WORK TO BE COMPLETED -> Reproduce the data exactly as given, except for any images.

SUPPLIED MATERIAL ->
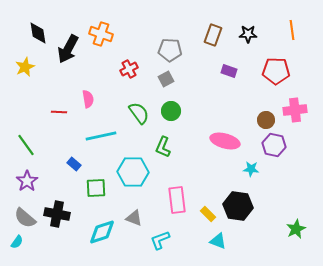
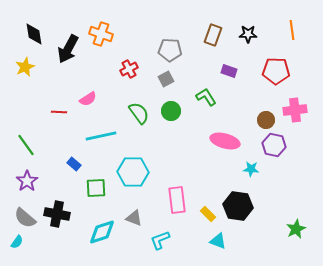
black diamond: moved 4 px left, 1 px down
pink semicircle: rotated 66 degrees clockwise
green L-shape: moved 43 px right, 50 px up; rotated 125 degrees clockwise
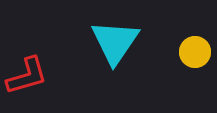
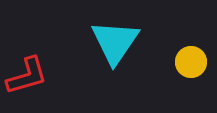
yellow circle: moved 4 px left, 10 px down
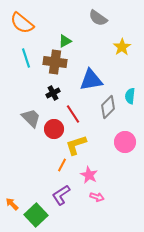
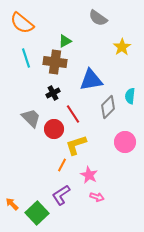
green square: moved 1 px right, 2 px up
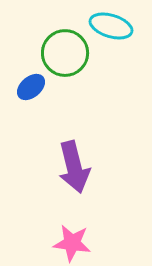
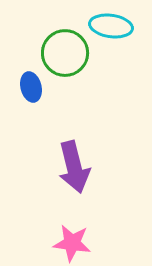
cyan ellipse: rotated 9 degrees counterclockwise
blue ellipse: rotated 64 degrees counterclockwise
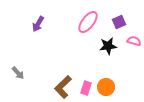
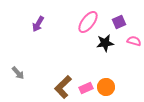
black star: moved 3 px left, 3 px up
pink rectangle: rotated 48 degrees clockwise
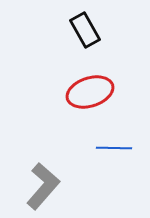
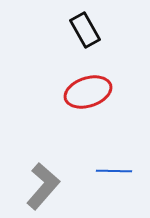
red ellipse: moved 2 px left
blue line: moved 23 px down
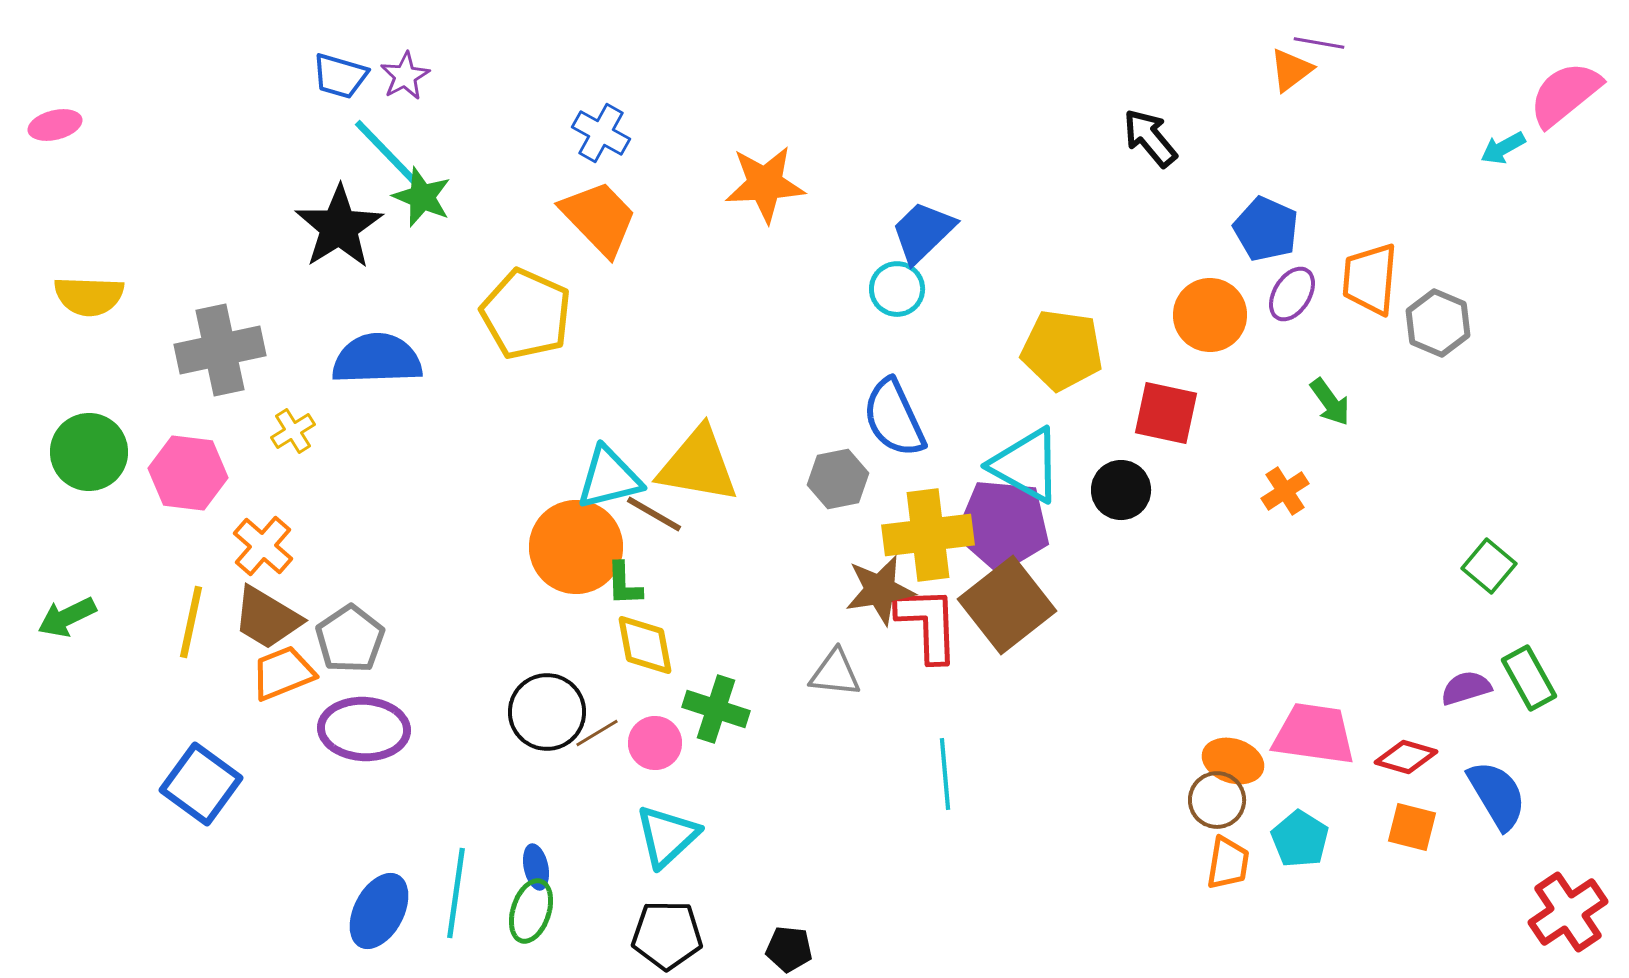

RESPONSE TO THE EXERCISE ->
black diamond: moved 4 px left, 1 px down
pink semicircle: rotated 66 degrees clockwise
green L-shape: moved 43 px right, 50 px up; rotated 125 degrees clockwise
yellow circle: moved 4 px left, 10 px down
green square: moved 1 px right, 2 px up
cyan ellipse: rotated 9 degrees counterclockwise
blue ellipse: rotated 64 degrees counterclockwise
black star: moved 3 px left, 3 px up
pink rectangle: rotated 48 degrees clockwise
red ellipse: moved 2 px left
blue line: moved 23 px down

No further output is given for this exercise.